| EXERCISE DESCRIPTION |
Type out all the records word for word. Any pictures are to be left out.

| MATERIAL SHOWN |
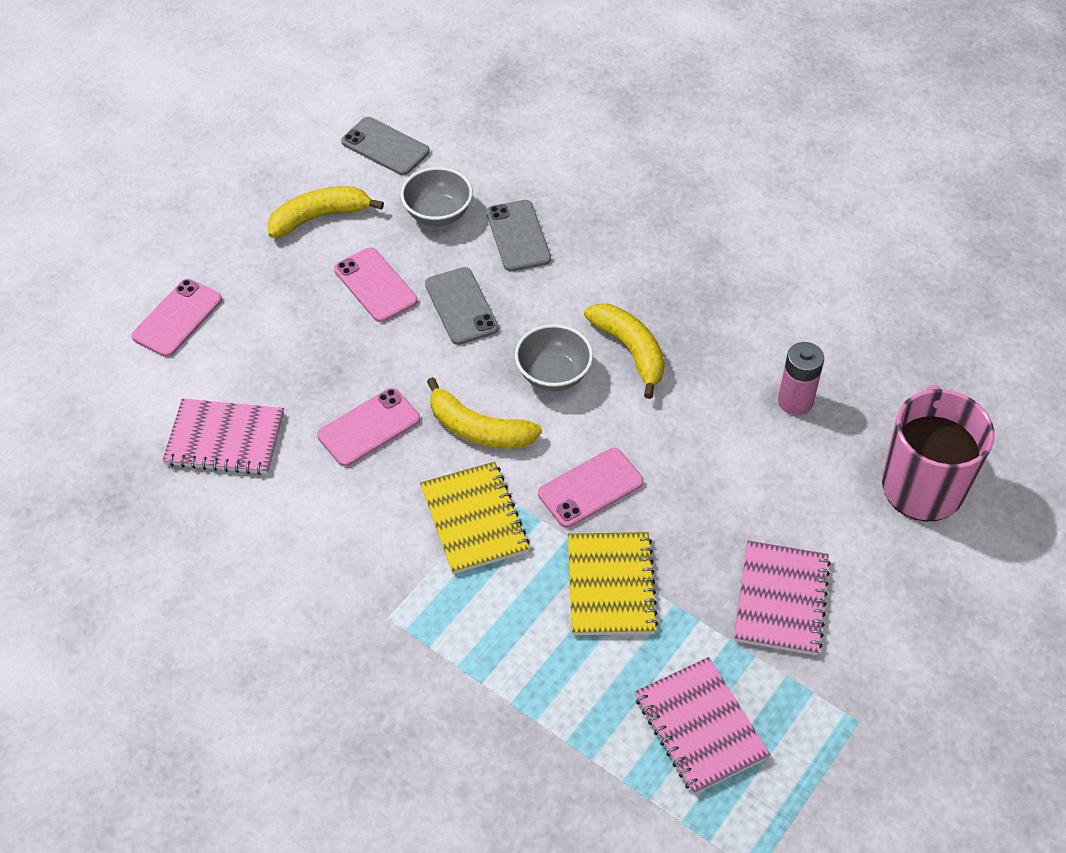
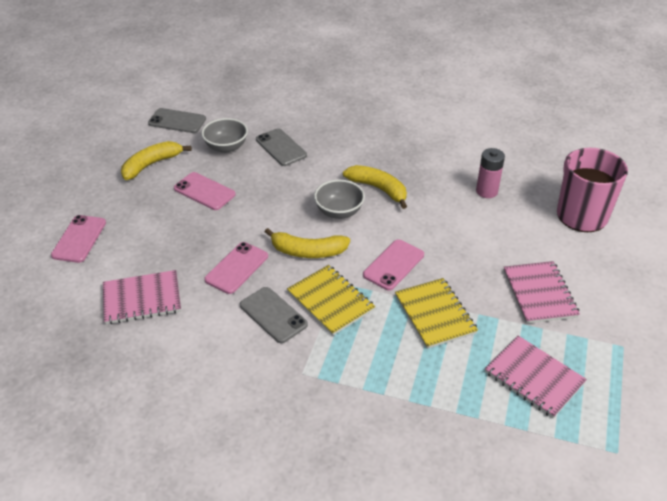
camera: 20 degrees left, 10 degrees down
(461, 306) = (264, 190): grey phone -> grey phone (273, 315)

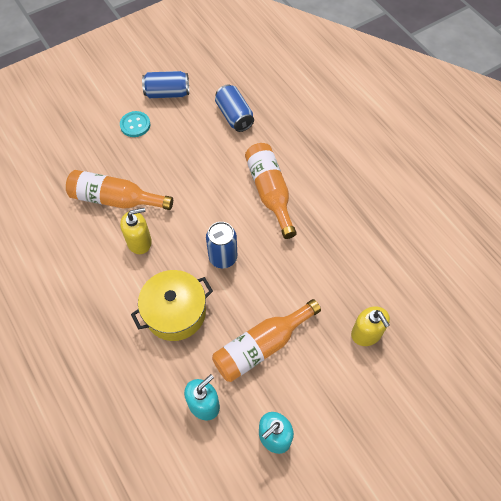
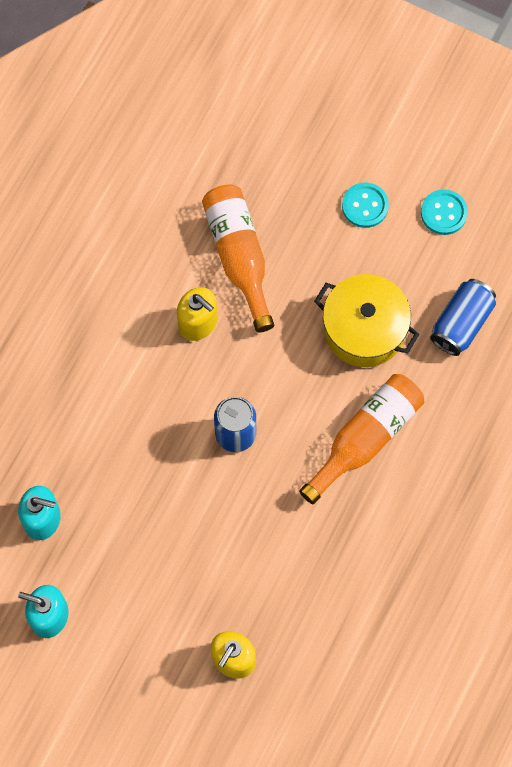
camera: 60 degrees right, 10 degrees up
(167, 93) = (443, 213): blue can -> turquoise button
(175, 312) = (132, 422): yellow pot -> yellow pot (364, 329)
(261, 346) = (146, 544): orange bottle -> none

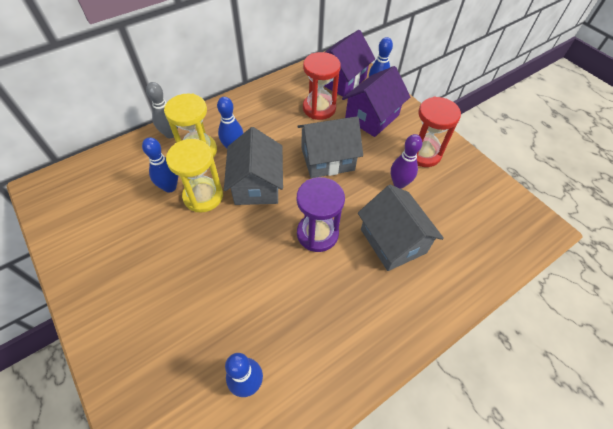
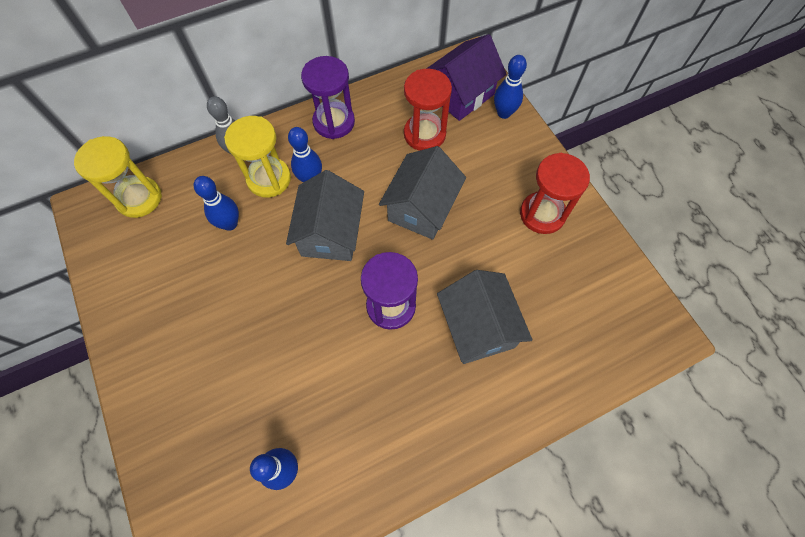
camera: 10 degrees right, 10 degrees up
(203, 196) = (266, 240): yellow hourglass -> yellow hourglass (139, 198)
(246, 106) = (334, 122): none -> purple hourglass
(327, 159) = (421, 208): grey house -> grey house turned 60 degrees counterclockwise
(372, 117) = (489, 154): purple house -> none
(399, 183) = (502, 252): purple bowling pin -> none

| TASK SOLUTION |
camera: 20 degrees left, 10 degrees down
(461, 306) = (264, 190): grey phone -> grey phone (273, 315)

camera: 60 degrees right, 10 degrees up
(167, 93) = (443, 213): blue can -> turquoise button
(175, 312) = (132, 422): yellow pot -> yellow pot (364, 329)
(261, 346) = (146, 544): orange bottle -> none

camera: 10 degrees right, 10 degrees up
(203, 196) = (266, 240): yellow hourglass -> yellow hourglass (139, 198)
(246, 106) = (334, 122): none -> purple hourglass
(327, 159) = (421, 208): grey house -> grey house turned 60 degrees counterclockwise
(372, 117) = (489, 154): purple house -> none
(399, 183) = (502, 252): purple bowling pin -> none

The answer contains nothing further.